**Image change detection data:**
- - - - -
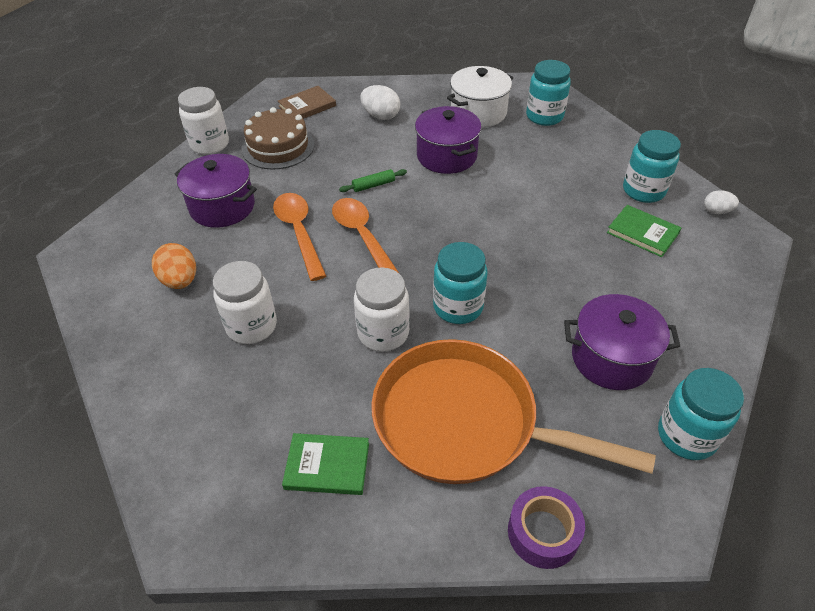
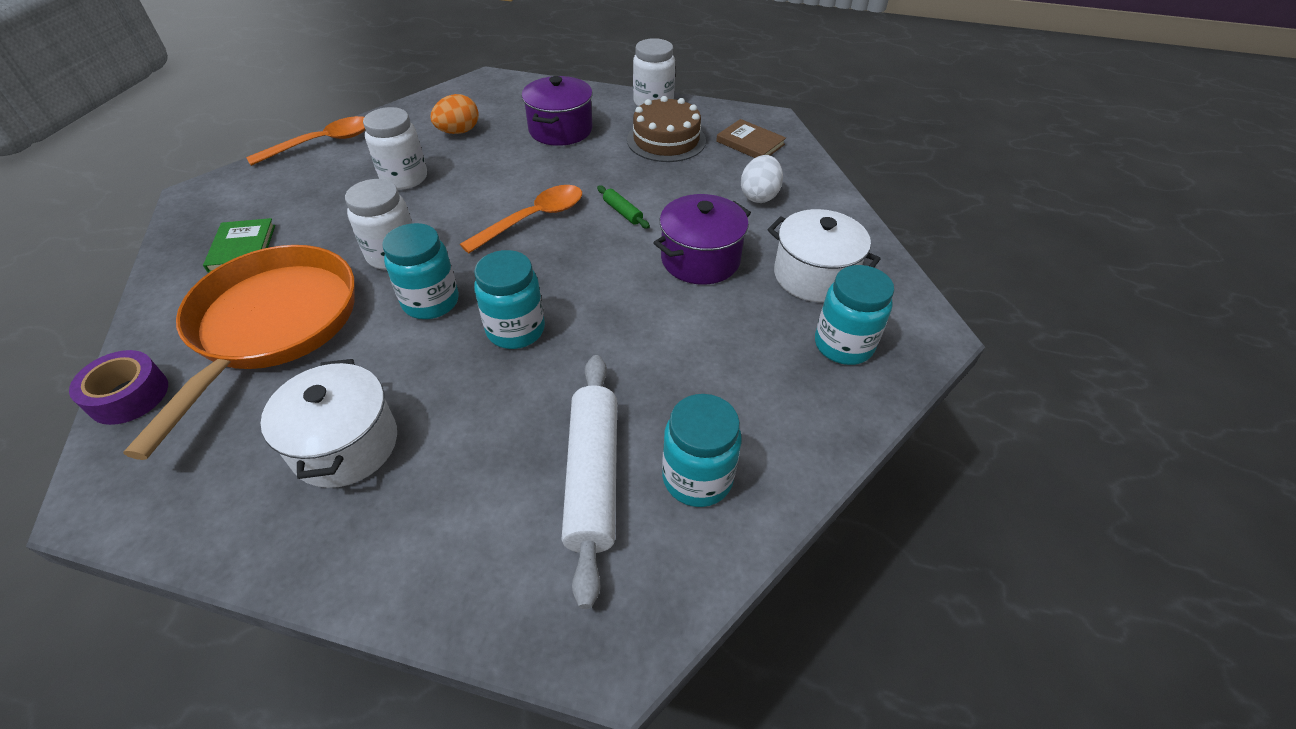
camera: 75 degrees right, 0 degrees up
orange spoon [273,193,326,281] -> orange spoon moved to [246,116,365,166]
purple pot [564,294,680,390] -> white pot [261,359,397,488]
green book [607,205,681,257] -> white rolling pin [561,355,617,609]
turquoise jar [658,368,744,460] -> turquoise jar moved to [474,250,545,349]
white egg [704,190,739,214] -> none

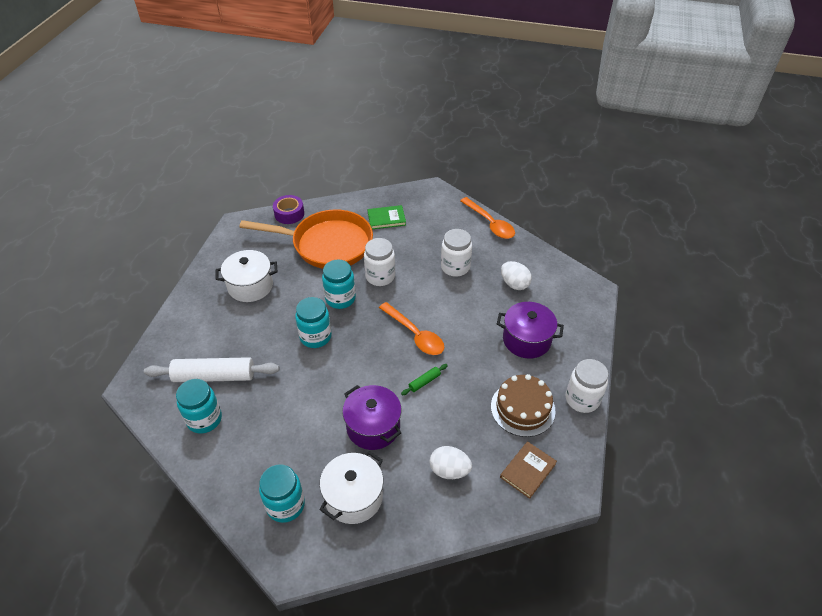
camera: 90 degrees right, 0 degrees up
orange egg [431,94,479,134] -> white egg [501,261,532,290]

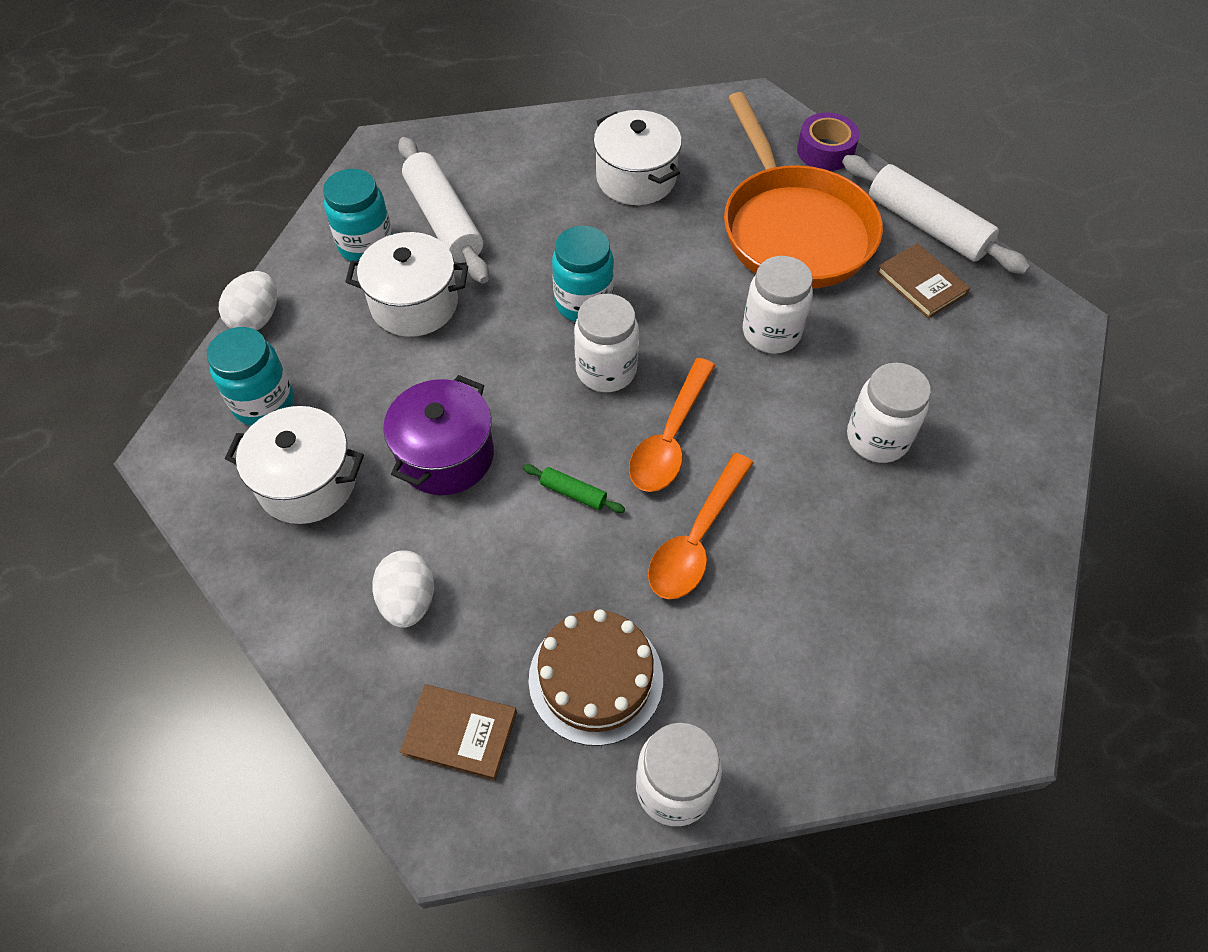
camera: 65 degrees right, 10 degrees up
turquoise jar [322,260,356,309] -> none
green book [368,205,406,229] -> brown book [876,243,970,318]
orange spoon [460,197,515,239] -> orange spoon moved to [648,453,753,599]
purple pot [497,302,564,359] -> none
white egg [501,261,532,290] -> white egg moved to [219,271,277,331]
none -> white pot [345,232,468,337]
none -> white jar [574,294,639,392]
none -> white rolling pin [842,155,1030,274]

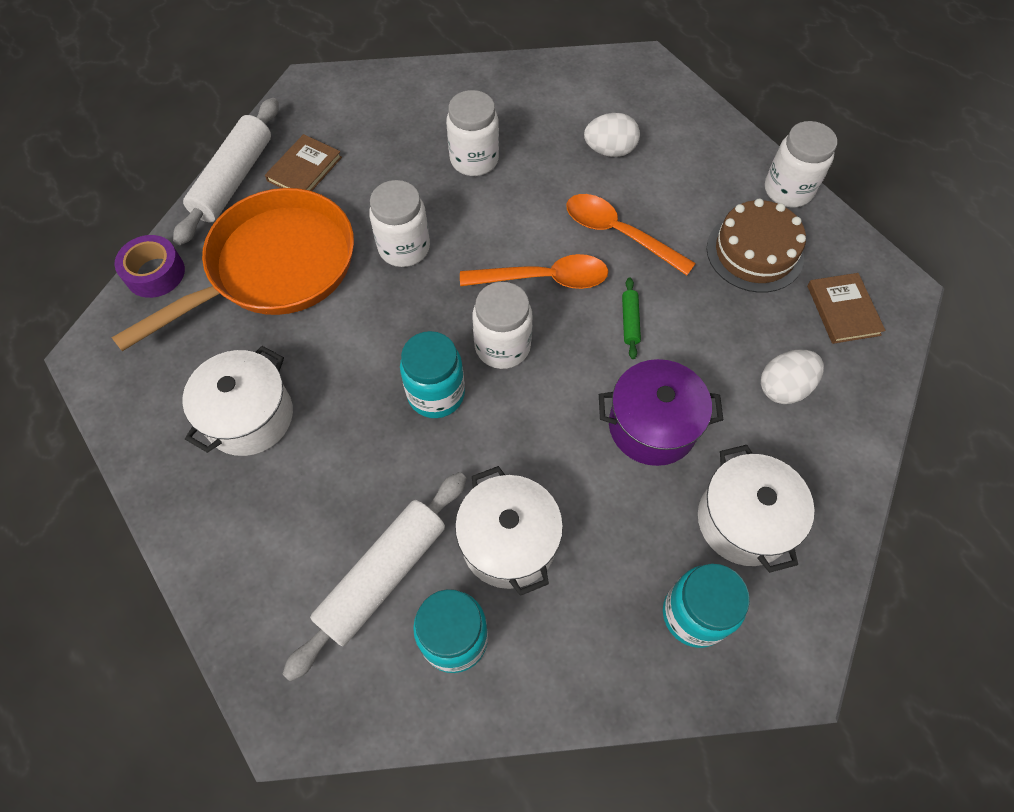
camera: 115 degrees left, 5 degrees up
white egg [219,271,277,331] -> white egg moved to [584,113,640,157]
orange spoon [648,453,753,599] -> orange spoon turned 150 degrees counterclockwise [566,194,696,275]

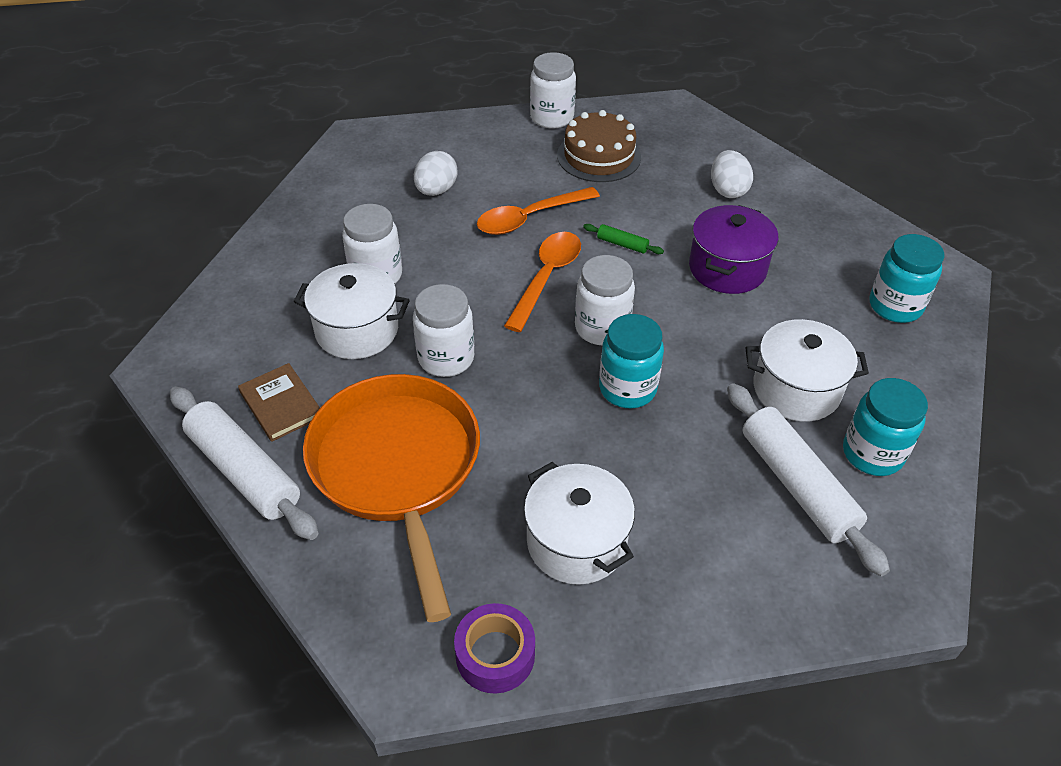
camera: 65 degrees left, 15 degrees down
purple tape [114,235,185,298] -> purple tape moved to [454,603,535,694]
white pot [698,445,815,573] -> white pot moved to [293,263,409,359]
brown book [807,273,886,344] -> none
- - - - -
**TASK PROMPT:** Could you repeat exactly the lines from the one containing "orange spoon [648,453,753,599]" through the last line of the records, both included, without the pictures?

**YOUR SOLUTION:**
orange spoon [648,453,753,599] -> orange spoon turned 150 degrees counterclockwise [566,194,696,275]

camera: 65 degrees left, 15 degrees down
purple tape [114,235,185,298] -> purple tape moved to [454,603,535,694]
white pot [698,445,815,573] -> white pot moved to [293,263,409,359]
brown book [807,273,886,344] -> none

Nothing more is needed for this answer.